Data to examine ::
=== Section Start ===
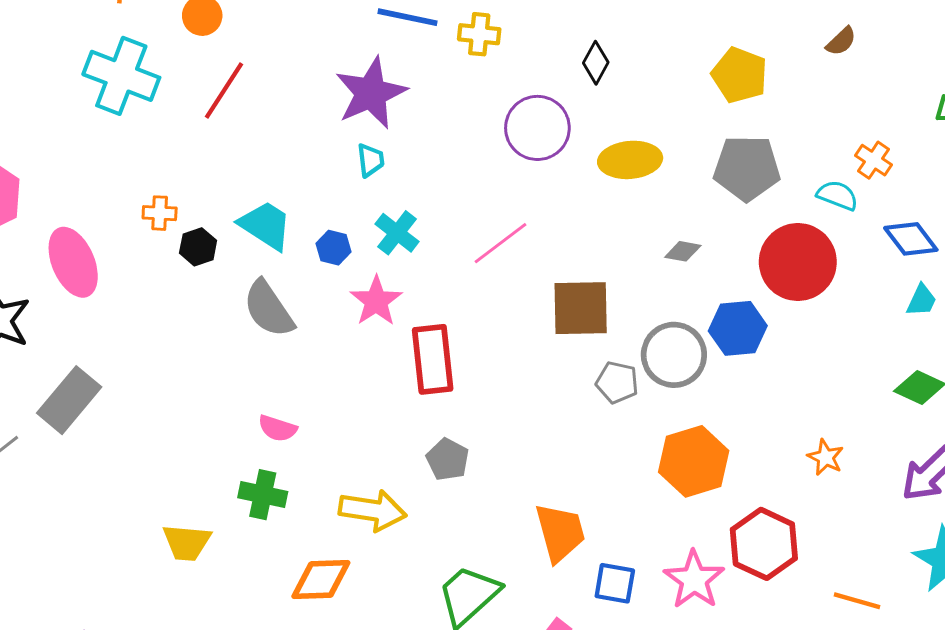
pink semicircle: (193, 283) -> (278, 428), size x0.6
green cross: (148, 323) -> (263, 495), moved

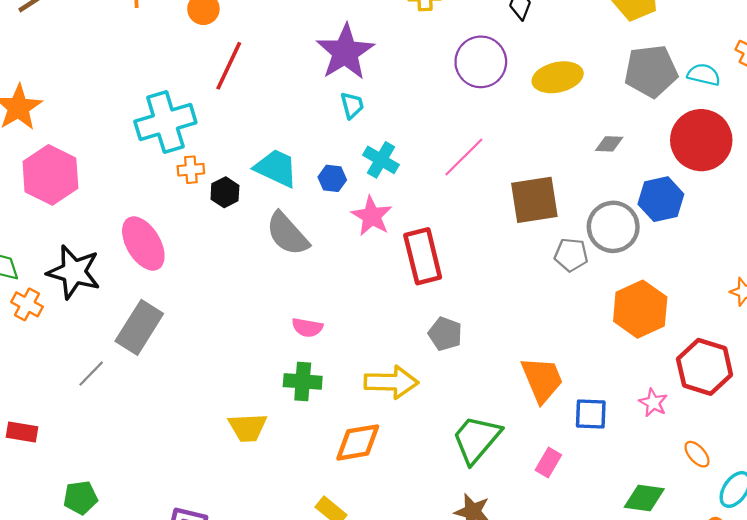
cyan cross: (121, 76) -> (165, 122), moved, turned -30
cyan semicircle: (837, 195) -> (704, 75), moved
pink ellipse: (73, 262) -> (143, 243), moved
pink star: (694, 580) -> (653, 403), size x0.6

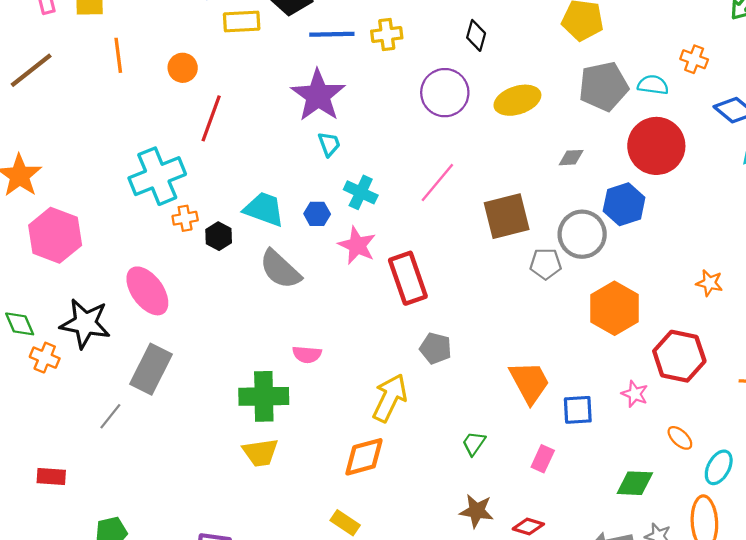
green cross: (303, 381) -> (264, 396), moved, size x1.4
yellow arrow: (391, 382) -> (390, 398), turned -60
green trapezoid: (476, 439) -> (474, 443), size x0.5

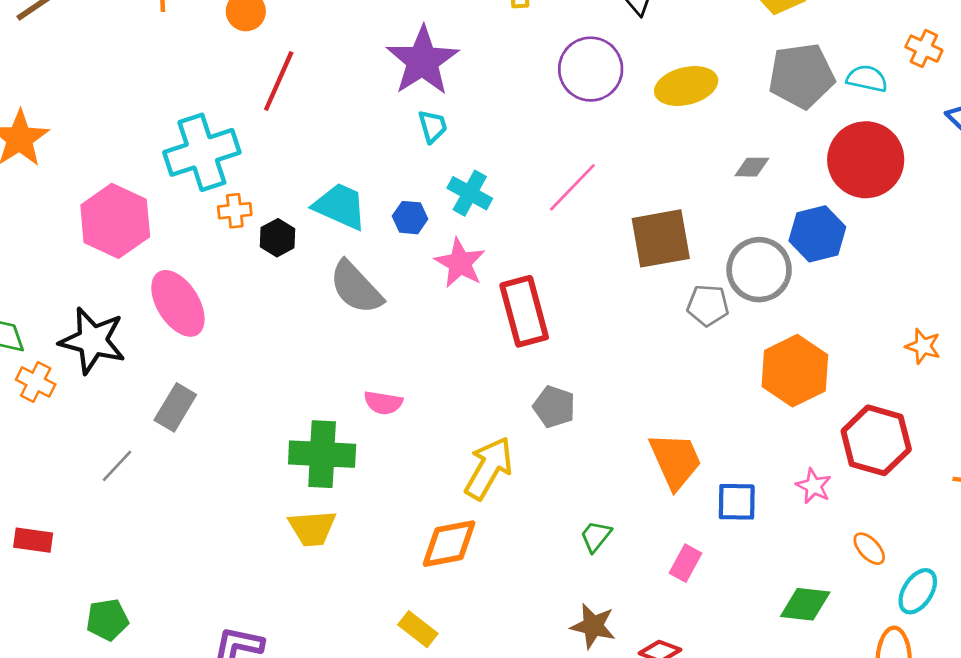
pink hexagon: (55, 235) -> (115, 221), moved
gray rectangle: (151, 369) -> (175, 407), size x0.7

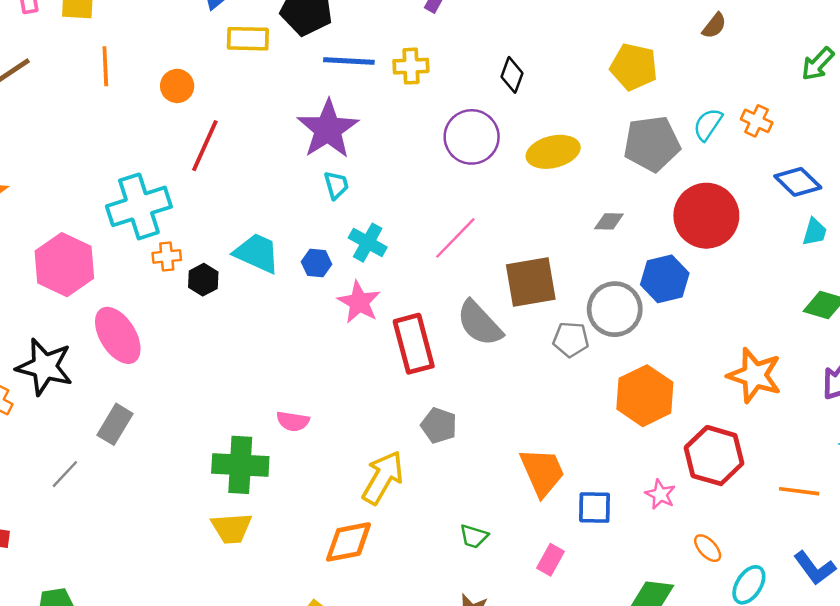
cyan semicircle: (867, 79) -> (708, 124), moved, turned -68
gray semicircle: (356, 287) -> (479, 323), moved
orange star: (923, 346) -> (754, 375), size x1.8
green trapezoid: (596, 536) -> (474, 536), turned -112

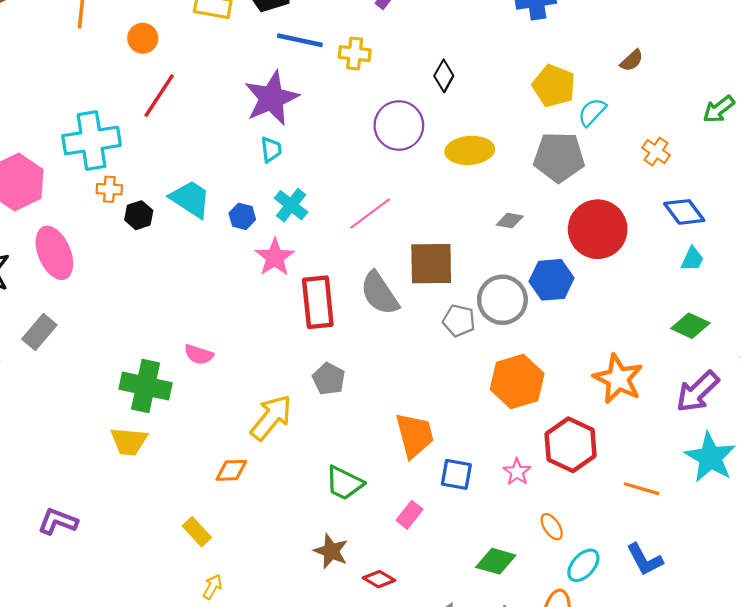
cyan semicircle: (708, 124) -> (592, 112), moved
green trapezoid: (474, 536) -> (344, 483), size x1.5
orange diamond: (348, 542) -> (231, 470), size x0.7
=== Section End ===
Problem details ::
All of the material above must be given again verbatim, except for the pictures.

Answer to this problem ::
pink semicircle: (193, 283) -> (278, 428), size x0.6
green cross: (148, 323) -> (263, 495), moved

cyan cross: (121, 76) -> (165, 122), moved, turned -30
cyan semicircle: (837, 195) -> (704, 75), moved
pink ellipse: (73, 262) -> (143, 243), moved
pink star: (694, 580) -> (653, 403), size x0.6

green cross: (303, 381) -> (264, 396), moved, size x1.4
yellow arrow: (391, 382) -> (390, 398), turned -60
green trapezoid: (476, 439) -> (474, 443), size x0.5

pink hexagon: (55, 235) -> (115, 221), moved
gray rectangle: (151, 369) -> (175, 407), size x0.7

cyan semicircle: (867, 79) -> (708, 124), moved, turned -68
gray semicircle: (356, 287) -> (479, 323), moved
orange star: (923, 346) -> (754, 375), size x1.8
green trapezoid: (596, 536) -> (474, 536), turned -112

cyan semicircle: (708, 124) -> (592, 112), moved
green trapezoid: (474, 536) -> (344, 483), size x1.5
orange diamond: (348, 542) -> (231, 470), size x0.7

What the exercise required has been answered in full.